* What you have to do:
Scan the entries for the word "BASE". Every line that has it should be copied.

* Supplied records:
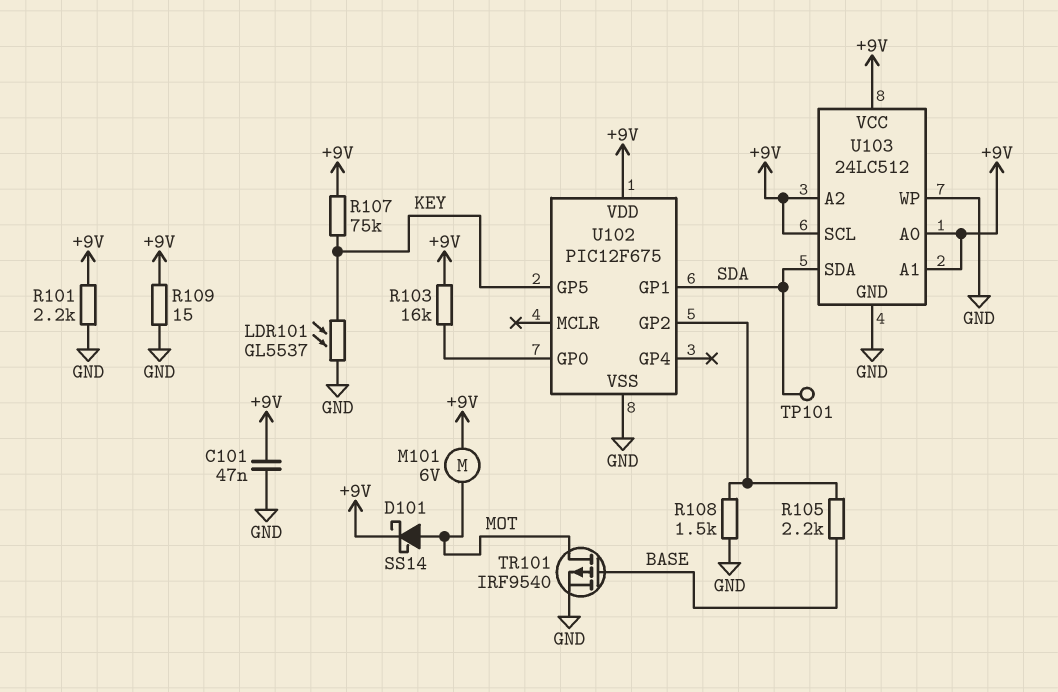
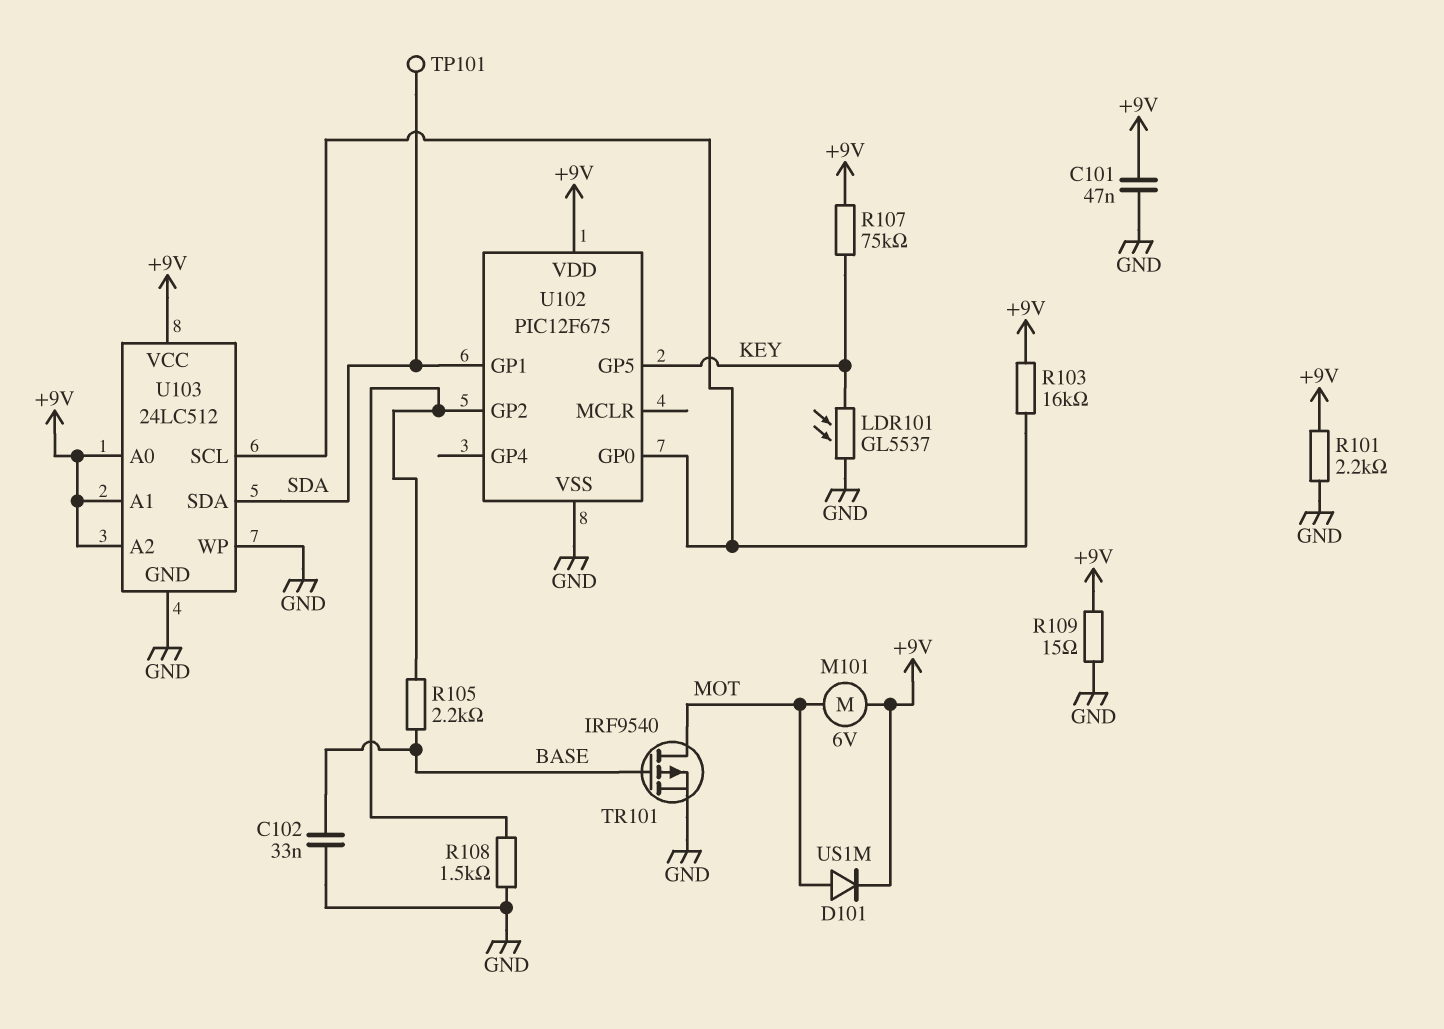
C102: none -> 33nF (BASE, GND)
D101: schottky SS14 (A MOT, K +9V) -> diode US1M (A MOT, K +9V)
U103 pin SCL: +9V -> U102/GP0

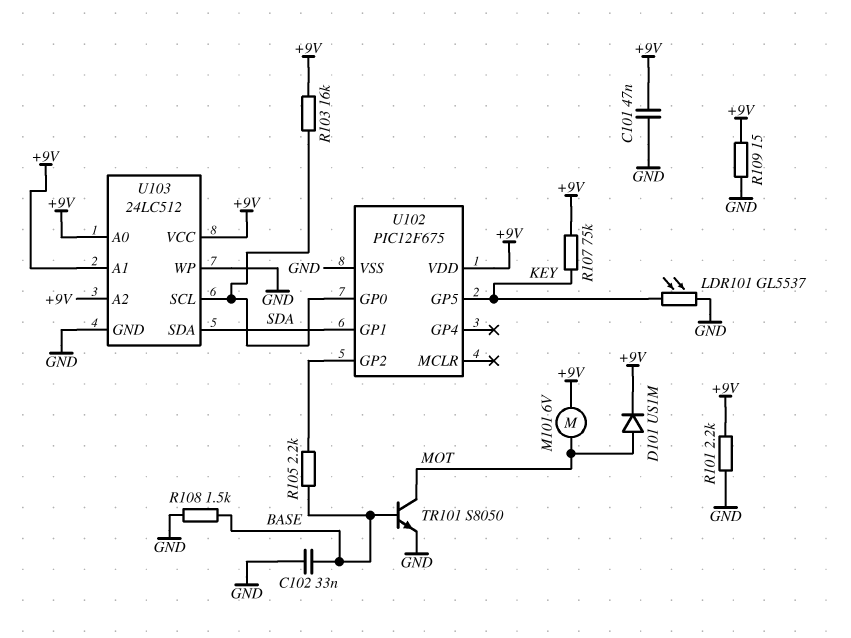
R108: 1.5k (GND, U102/GP2) -> 1.5k (BASE, GND)
TP101: test point (SDA) -> none
TR101: PMOS IRF9540 (G BASE, D MOT, S GND) -> NPN S8050 (B BASE, C MOT, E GND)

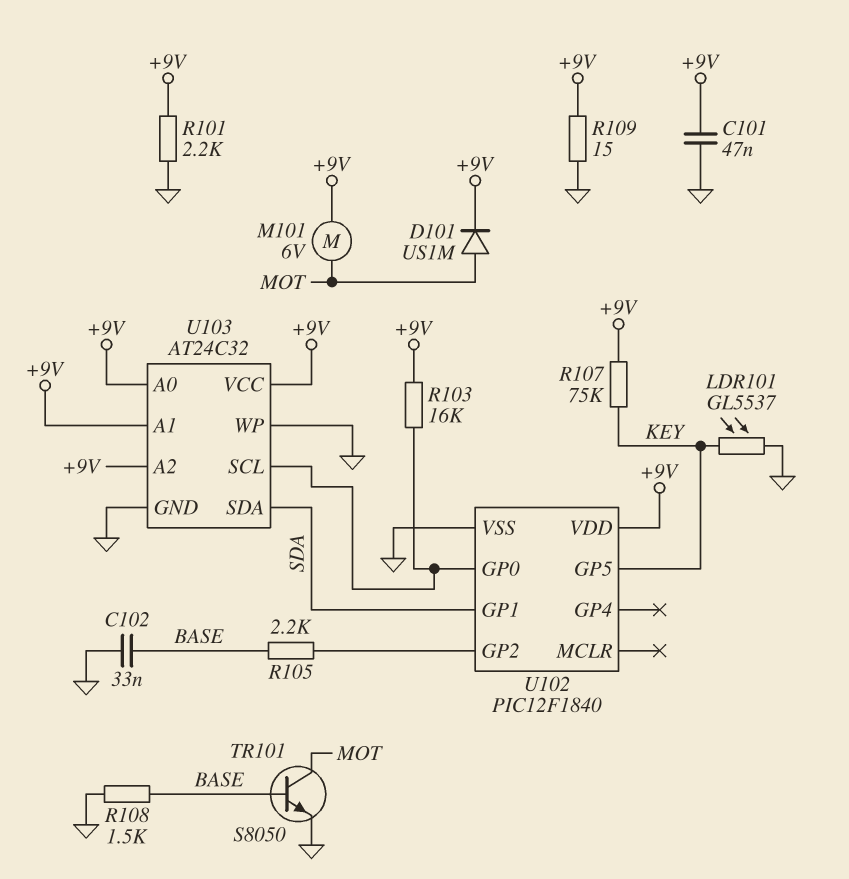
U102: PIC12F675 -> PIC12F1840
U103: 24LC512 -> AT24C32

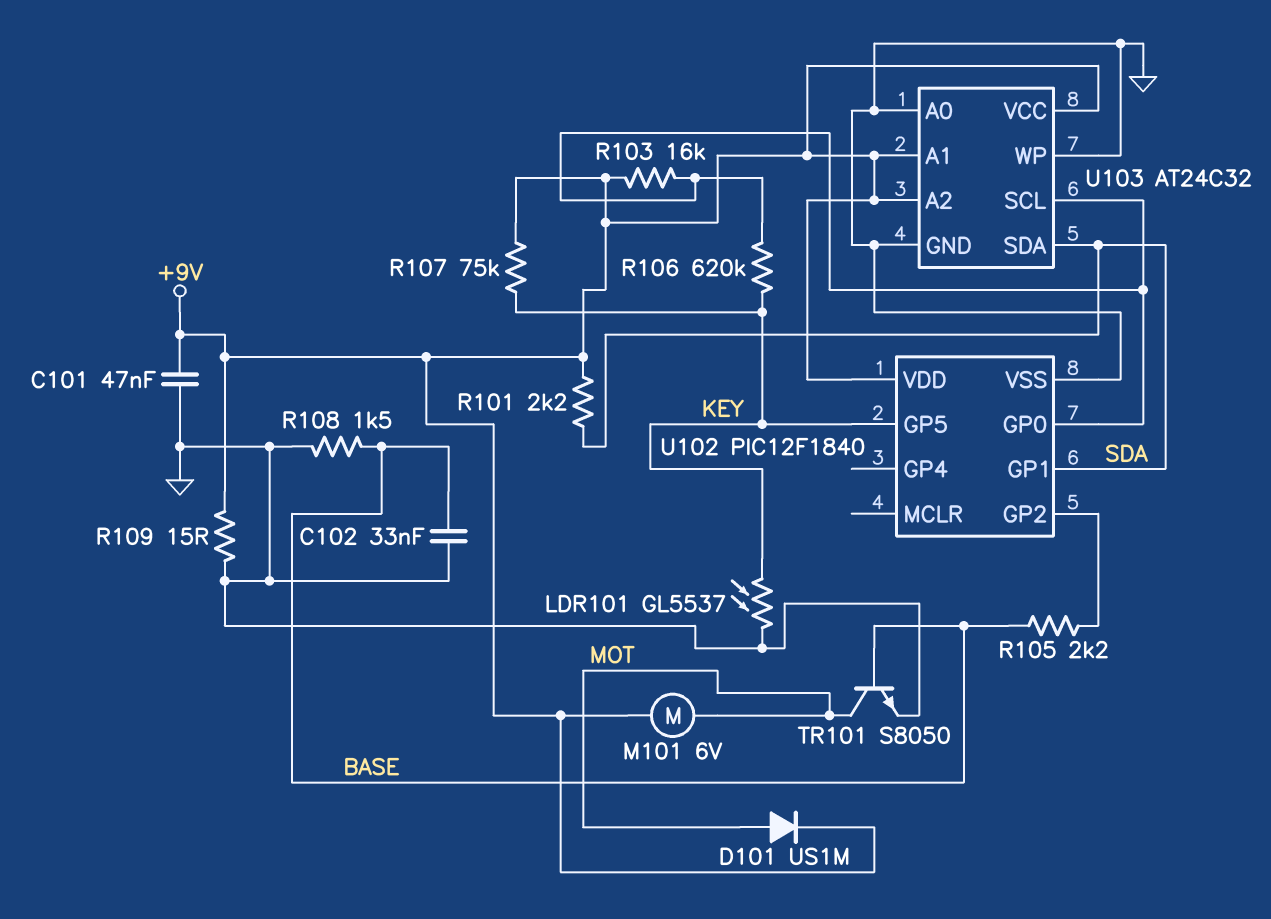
R101: 2.2k (+9V, GND) -> 2.2k (+9V, SDA)
R106: none -> 620k (KEY, U102/GP0)
U103 pin A0: +9V -> GND

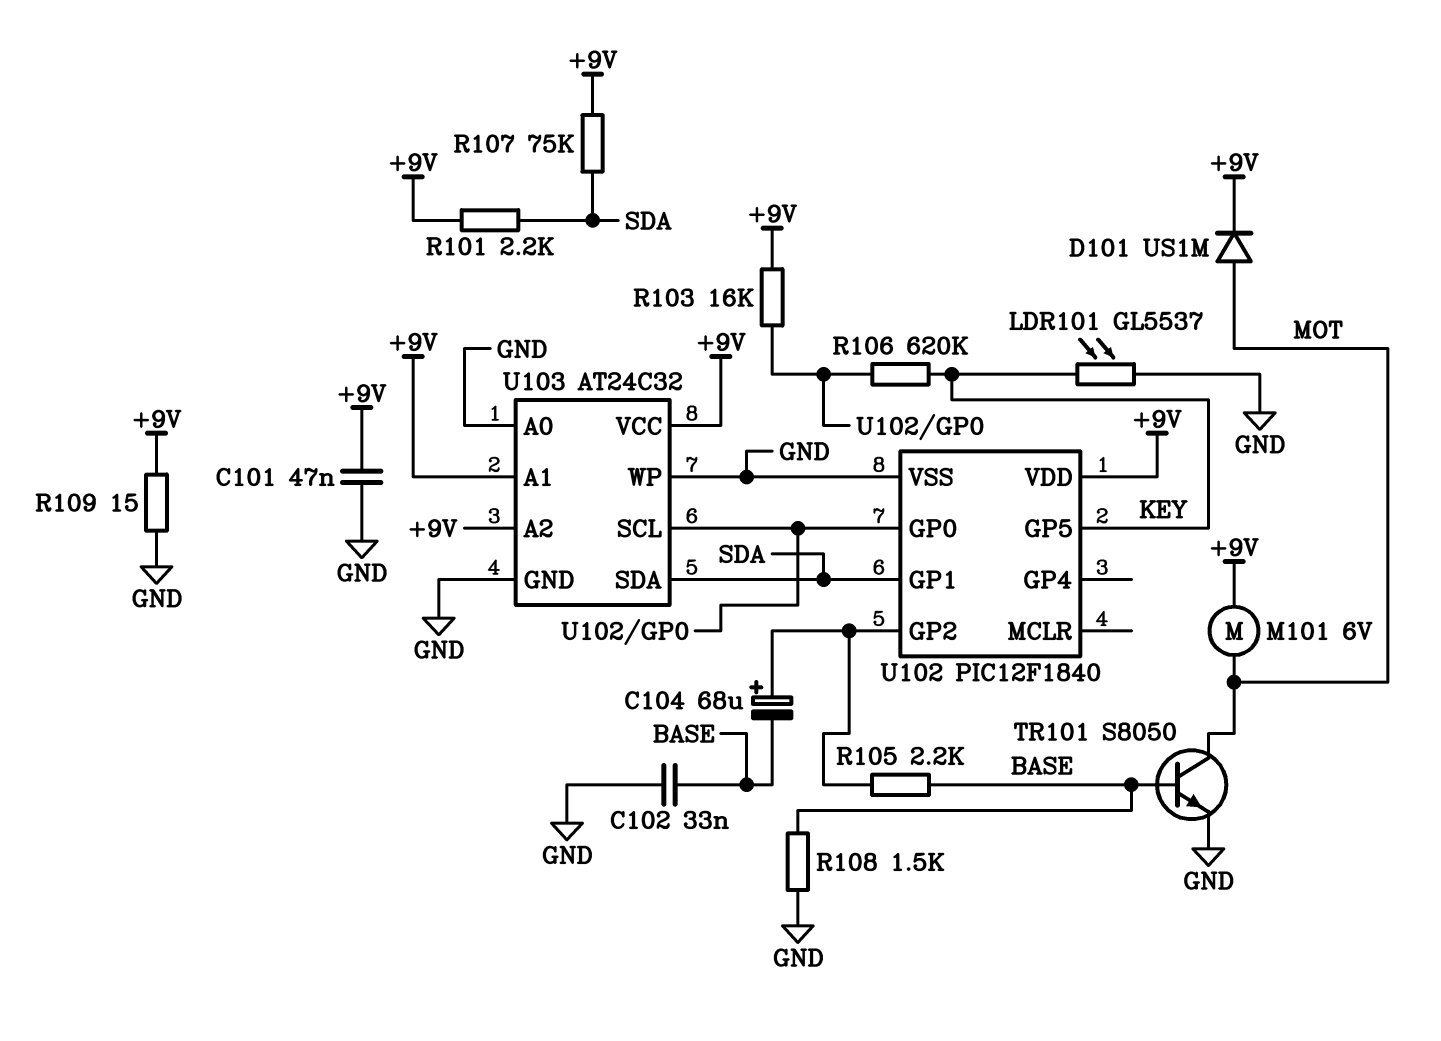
C104: none -> 68uF (plus U102/GP2, minus BASE)
R107: 75k (+9V, KEY) -> 75k (+9V, SDA)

* Response area:
C102: none -> 33nF (BASE, GND)
R108: 1.5k (GND, U102/GP2) -> 1.5k (BASE, GND)
TR101: PMOS IRF9540 (G BASE, D MOT, S GND) -> NPN S8050 (B BASE, C MOT, E GND)
C104: none -> 68uF (plus U102/GP2, minus BASE)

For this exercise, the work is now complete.